___ SUPPLIED DATA

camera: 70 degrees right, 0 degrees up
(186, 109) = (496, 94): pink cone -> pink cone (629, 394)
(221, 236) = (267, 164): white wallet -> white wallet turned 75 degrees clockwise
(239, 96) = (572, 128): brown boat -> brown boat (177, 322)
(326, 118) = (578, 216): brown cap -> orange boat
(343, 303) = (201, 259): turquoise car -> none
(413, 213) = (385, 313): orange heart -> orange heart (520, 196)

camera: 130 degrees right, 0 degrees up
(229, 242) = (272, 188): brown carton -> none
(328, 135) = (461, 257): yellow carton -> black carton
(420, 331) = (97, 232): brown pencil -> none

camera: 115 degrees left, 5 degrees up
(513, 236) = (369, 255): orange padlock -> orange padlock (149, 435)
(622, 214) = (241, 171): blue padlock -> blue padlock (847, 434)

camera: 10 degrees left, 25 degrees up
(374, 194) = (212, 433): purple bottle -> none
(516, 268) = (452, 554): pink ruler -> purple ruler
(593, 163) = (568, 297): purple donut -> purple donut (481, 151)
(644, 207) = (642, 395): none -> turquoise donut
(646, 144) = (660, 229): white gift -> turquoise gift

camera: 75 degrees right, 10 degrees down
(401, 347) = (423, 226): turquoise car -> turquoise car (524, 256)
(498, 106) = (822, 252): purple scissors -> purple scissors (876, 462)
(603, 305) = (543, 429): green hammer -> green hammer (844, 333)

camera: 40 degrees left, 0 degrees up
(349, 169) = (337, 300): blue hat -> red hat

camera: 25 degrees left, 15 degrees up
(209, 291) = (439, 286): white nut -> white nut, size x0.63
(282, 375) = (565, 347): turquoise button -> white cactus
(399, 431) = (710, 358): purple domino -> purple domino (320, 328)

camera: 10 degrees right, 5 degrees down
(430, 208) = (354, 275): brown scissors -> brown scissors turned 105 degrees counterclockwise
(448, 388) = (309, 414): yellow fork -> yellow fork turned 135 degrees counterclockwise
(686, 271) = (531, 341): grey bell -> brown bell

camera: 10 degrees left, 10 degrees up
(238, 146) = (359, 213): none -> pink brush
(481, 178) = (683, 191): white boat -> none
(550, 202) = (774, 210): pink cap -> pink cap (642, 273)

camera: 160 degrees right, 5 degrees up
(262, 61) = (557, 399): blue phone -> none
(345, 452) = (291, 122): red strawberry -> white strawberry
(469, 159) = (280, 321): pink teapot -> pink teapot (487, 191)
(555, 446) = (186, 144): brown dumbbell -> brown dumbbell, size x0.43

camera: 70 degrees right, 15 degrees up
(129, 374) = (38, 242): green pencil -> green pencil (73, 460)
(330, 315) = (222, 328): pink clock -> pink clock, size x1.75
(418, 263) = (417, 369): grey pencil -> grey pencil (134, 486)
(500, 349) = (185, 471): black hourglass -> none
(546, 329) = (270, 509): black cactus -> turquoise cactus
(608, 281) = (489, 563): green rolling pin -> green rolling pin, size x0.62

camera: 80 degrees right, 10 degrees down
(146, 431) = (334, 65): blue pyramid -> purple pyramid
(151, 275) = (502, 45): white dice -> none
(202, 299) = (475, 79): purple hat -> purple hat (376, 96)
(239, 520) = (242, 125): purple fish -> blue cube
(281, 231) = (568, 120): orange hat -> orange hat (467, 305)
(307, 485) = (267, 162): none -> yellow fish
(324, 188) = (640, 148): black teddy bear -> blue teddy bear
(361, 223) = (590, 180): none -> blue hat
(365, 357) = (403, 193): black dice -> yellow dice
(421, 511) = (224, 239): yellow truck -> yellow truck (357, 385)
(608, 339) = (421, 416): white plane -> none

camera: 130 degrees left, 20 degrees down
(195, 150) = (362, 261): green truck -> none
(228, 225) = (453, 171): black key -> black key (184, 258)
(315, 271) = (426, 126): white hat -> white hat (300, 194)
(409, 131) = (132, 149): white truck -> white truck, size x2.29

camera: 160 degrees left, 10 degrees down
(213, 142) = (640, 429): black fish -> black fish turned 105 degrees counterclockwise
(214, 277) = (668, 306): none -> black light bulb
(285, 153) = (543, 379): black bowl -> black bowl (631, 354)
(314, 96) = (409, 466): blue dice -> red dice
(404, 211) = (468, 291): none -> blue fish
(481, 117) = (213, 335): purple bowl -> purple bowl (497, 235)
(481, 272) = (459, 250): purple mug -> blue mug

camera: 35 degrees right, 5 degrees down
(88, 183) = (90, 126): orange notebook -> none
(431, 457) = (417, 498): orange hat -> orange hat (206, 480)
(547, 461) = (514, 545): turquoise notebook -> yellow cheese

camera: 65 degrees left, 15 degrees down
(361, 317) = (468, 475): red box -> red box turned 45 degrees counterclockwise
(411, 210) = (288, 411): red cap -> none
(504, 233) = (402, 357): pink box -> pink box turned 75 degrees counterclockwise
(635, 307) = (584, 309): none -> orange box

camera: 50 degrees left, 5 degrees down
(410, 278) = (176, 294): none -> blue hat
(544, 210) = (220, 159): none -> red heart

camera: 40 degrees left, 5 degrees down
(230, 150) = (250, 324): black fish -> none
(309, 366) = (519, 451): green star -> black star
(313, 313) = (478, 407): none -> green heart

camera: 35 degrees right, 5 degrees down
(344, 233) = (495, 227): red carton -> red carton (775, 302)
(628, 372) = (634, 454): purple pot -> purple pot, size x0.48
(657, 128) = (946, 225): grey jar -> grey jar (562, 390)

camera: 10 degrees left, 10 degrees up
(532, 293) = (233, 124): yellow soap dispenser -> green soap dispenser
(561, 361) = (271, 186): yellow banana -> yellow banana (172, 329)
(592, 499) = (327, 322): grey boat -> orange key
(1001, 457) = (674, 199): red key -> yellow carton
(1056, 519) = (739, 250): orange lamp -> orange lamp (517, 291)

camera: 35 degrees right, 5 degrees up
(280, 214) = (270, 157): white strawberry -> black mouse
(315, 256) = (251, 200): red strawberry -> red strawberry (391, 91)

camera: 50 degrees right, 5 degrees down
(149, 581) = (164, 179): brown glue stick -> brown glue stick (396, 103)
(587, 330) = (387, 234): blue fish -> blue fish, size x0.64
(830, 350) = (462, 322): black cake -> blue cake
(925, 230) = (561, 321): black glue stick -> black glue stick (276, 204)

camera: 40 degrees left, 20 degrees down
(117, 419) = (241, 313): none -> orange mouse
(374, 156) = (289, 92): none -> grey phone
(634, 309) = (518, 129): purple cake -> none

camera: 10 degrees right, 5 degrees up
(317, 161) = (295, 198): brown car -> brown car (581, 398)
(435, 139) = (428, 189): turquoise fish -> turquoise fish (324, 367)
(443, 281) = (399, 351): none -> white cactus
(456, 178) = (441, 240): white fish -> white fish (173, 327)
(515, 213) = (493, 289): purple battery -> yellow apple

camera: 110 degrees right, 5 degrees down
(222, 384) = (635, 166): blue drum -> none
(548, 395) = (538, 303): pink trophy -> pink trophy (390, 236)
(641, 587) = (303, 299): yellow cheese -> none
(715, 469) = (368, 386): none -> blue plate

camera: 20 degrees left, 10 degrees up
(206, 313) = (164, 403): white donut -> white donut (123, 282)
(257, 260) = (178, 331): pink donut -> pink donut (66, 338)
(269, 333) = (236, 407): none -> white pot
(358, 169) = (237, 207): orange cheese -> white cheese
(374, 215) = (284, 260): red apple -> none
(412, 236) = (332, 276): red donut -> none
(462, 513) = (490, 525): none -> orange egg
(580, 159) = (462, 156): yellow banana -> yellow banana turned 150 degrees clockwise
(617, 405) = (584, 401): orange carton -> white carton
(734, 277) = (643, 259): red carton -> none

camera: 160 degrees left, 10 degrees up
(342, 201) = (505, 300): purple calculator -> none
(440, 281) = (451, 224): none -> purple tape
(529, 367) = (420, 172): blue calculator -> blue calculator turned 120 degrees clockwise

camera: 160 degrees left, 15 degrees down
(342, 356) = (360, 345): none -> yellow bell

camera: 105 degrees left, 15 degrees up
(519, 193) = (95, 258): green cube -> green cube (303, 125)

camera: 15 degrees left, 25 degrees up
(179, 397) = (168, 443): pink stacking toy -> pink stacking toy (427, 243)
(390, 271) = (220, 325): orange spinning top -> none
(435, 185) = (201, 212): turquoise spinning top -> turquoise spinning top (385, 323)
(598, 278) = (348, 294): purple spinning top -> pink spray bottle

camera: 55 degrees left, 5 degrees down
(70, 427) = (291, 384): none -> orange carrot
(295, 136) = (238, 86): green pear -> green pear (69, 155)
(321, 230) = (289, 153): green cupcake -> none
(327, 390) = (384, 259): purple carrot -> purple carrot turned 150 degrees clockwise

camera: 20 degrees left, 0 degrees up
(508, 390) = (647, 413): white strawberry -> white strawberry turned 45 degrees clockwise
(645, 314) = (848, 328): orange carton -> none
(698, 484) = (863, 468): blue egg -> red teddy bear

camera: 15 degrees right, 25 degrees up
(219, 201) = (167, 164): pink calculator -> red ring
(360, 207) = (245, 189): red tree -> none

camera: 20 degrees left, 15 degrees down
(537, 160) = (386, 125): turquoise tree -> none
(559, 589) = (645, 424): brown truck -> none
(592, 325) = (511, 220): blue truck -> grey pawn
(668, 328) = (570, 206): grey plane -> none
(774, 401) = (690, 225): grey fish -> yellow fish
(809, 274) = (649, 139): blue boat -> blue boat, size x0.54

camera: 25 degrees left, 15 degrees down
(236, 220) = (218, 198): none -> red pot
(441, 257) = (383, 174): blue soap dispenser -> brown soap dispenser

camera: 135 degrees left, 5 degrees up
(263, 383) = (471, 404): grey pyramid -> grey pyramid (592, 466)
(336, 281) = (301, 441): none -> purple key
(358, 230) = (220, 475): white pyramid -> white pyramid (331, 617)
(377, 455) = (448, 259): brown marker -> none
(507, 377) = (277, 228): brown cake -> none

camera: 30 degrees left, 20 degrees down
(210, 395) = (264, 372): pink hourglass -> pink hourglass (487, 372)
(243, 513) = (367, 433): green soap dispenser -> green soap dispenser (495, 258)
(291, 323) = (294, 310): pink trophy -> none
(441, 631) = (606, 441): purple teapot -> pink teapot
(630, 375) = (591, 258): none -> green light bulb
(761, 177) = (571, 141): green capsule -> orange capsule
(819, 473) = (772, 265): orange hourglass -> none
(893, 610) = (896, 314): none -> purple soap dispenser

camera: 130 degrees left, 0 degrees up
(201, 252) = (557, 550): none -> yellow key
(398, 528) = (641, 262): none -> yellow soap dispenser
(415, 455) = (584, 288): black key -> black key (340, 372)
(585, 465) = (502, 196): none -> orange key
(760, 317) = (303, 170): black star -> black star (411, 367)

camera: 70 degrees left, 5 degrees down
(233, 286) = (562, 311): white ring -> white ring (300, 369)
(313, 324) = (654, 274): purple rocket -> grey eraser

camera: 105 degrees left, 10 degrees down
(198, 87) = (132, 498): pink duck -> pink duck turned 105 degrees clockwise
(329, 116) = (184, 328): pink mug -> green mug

______

REQUIREMENT |
Repeat, character for character, the lines of the material above from the line with "(349, 169) = (337, 300): blue hat -> red hat" through the line with "(282, 375) = (565, 347): turquoise".

WRITTEN RESPONSE |
(349, 169) = (337, 300): blue hat -> red hat

camera: 25 degrees left, 15 degrees up
(209, 291) = (439, 286): white nut -> white nut, size x0.63
(282, 375) = (565, 347): turquoise button -> white cactus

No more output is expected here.